* _Problem requirements_
Pictures in the records are to be excluded from an otherwise exact copy.

(Provided records)

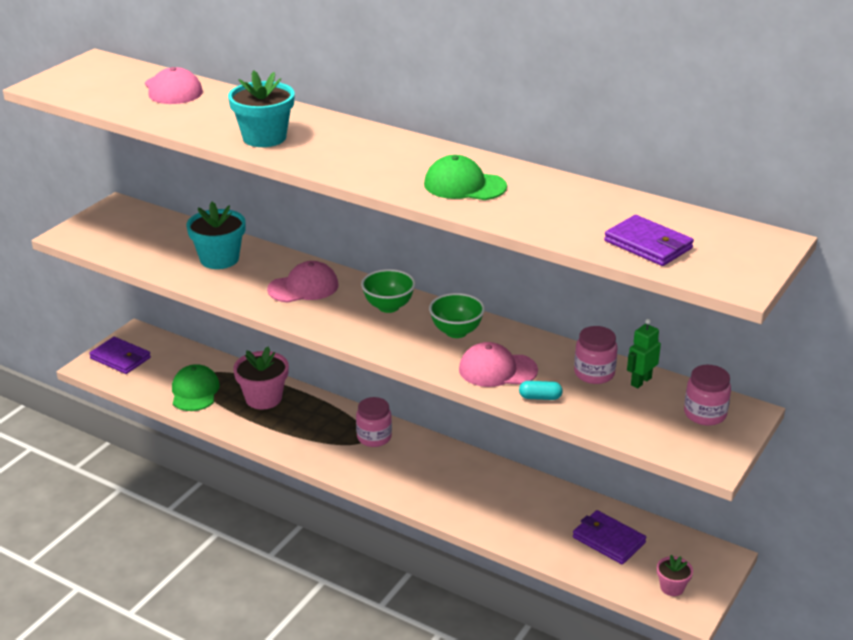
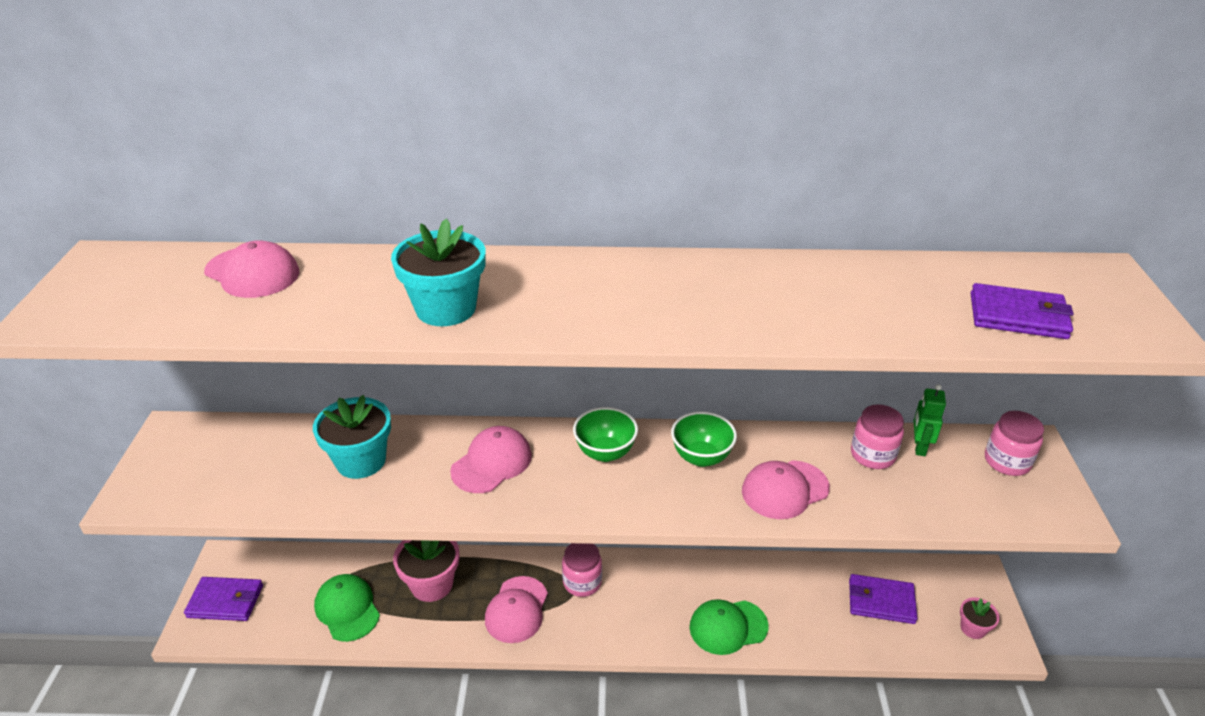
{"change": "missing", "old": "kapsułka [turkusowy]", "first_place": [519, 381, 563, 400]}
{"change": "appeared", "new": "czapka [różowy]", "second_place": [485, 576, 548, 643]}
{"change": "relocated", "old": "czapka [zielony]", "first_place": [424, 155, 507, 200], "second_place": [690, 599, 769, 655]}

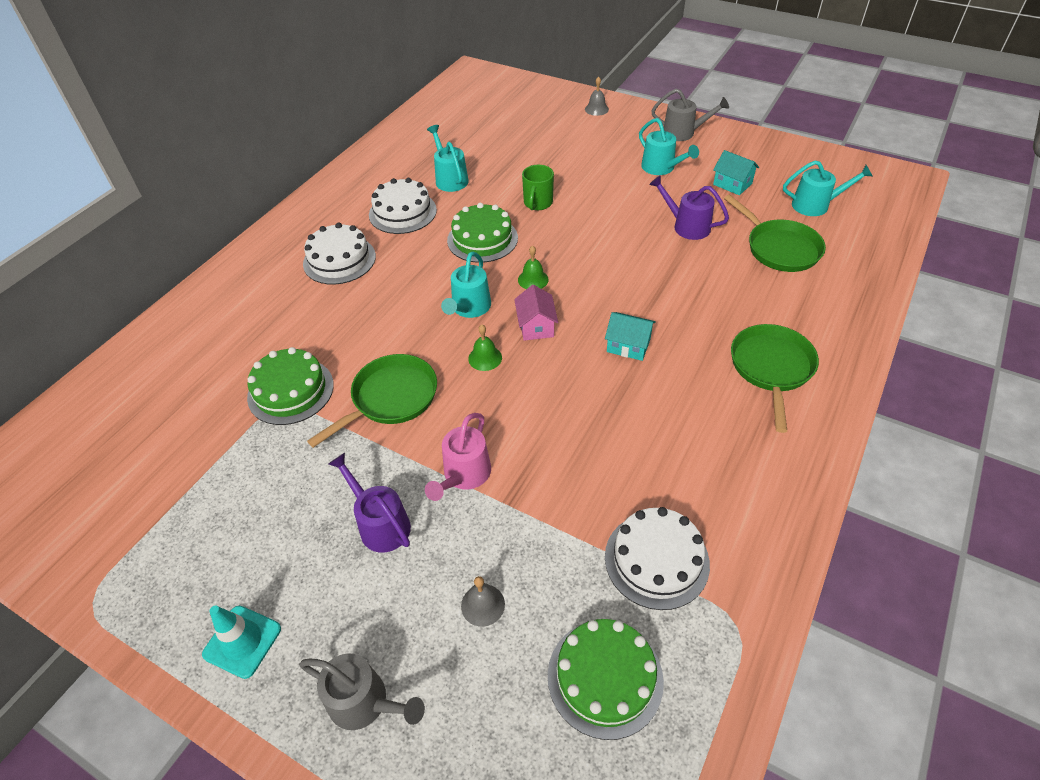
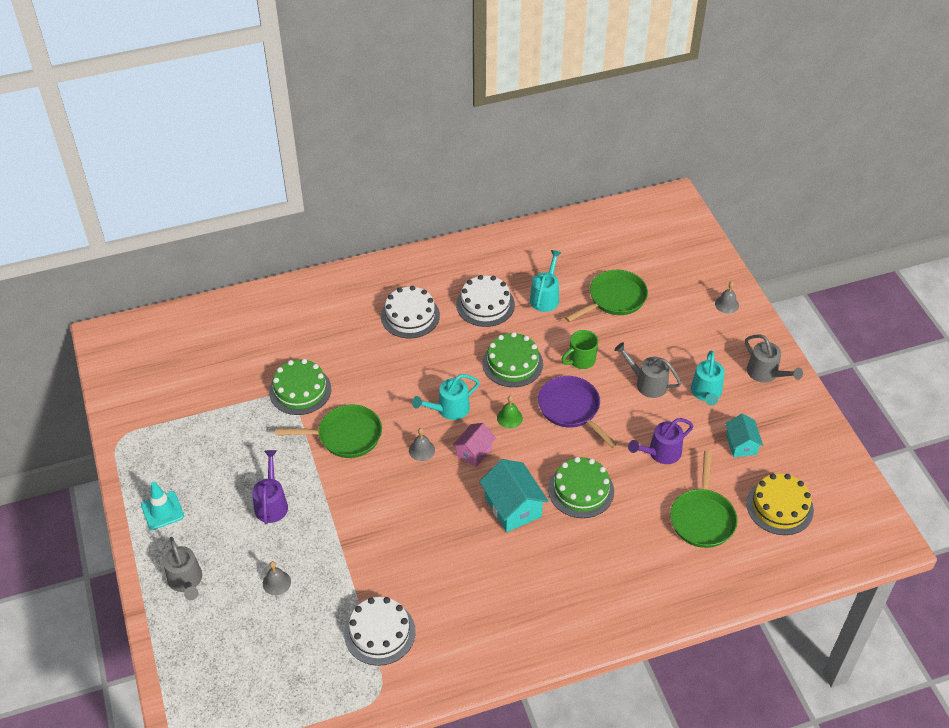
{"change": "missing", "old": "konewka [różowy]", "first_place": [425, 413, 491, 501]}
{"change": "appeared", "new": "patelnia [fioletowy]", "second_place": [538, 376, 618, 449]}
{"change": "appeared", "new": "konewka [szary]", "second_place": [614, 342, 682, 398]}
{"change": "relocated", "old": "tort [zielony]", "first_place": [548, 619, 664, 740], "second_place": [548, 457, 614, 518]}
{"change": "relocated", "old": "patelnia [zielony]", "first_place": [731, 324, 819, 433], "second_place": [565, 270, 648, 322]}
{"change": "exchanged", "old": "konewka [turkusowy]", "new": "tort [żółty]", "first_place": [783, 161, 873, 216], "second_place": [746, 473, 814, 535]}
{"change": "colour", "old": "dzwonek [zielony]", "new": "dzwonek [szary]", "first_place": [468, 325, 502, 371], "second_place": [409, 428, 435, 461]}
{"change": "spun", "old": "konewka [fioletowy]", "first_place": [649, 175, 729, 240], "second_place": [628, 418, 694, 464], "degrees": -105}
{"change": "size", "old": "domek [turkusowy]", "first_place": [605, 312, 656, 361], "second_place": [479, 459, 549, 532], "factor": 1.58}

(End Provided records)

* _Result for this task_
{"change": "missing", "old": "kapsułka [turkusowy]", "first_place": [519, 381, 563, 400]}
{"change": "appeared", "new": "czapka [różowy]", "second_place": [485, 576, 548, 643]}
{"change": "relocated", "old": "czapka [zielony]", "first_place": [424, 155, 507, 200], "second_place": [690, 599, 769, 655]}

{"change": "missing", "old": "konewka [różowy]", "first_place": [425, 413, 491, 501]}
{"change": "appeared", "new": "patelnia [fioletowy]", "second_place": [538, 376, 618, 449]}
{"change": "appeared", "new": "konewka [szary]", "second_place": [614, 342, 682, 398]}
{"change": "relocated", "old": "tort [zielony]", "first_place": [548, 619, 664, 740], "second_place": [548, 457, 614, 518]}
{"change": "relocated", "old": "patelnia [zielony]", "first_place": [731, 324, 819, 433], "second_place": [565, 270, 648, 322]}
{"change": "exchanged", "old": "konewka [turkusowy]", "new": "tort [żółty]", "first_place": [783, 161, 873, 216], "second_place": [746, 473, 814, 535]}
{"change": "colour", "old": "dzwonek [zielony]", "new": "dzwonek [szary]", "first_place": [468, 325, 502, 371], "second_place": [409, 428, 435, 461]}
{"change": "spun", "old": "konewka [fioletowy]", "first_place": [649, 175, 729, 240], "second_place": [628, 418, 694, 464], "degrees": -105}
{"change": "size", "old": "domek [turkusowy]", "first_place": [605, 312, 656, 361], "second_place": [479, 459, 549, 532], "factor": 1.58}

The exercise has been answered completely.